§ REQUIRED WORK: The records below must be returned in full and unaltered.
- - -
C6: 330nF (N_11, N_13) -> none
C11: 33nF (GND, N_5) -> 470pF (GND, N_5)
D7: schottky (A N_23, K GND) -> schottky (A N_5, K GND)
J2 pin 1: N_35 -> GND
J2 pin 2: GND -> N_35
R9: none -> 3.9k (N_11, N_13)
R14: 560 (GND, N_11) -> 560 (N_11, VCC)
- - -
§ FINISHED EXERCISE:
C6: 330nF (N_11, N_13) -> none
C11: 33nF (GND, N_5) -> 470pF (GND, N_5)
D7: schottky (A N_23, K GND) -> schottky (A N_5, K GND)
J2 pin 1: N_35 -> GND
J2 pin 2: GND -> N_35
R9: none -> 3.9k (N_11, N_13)
R14: 560 (GND, N_11) -> 560 (N_11, VCC)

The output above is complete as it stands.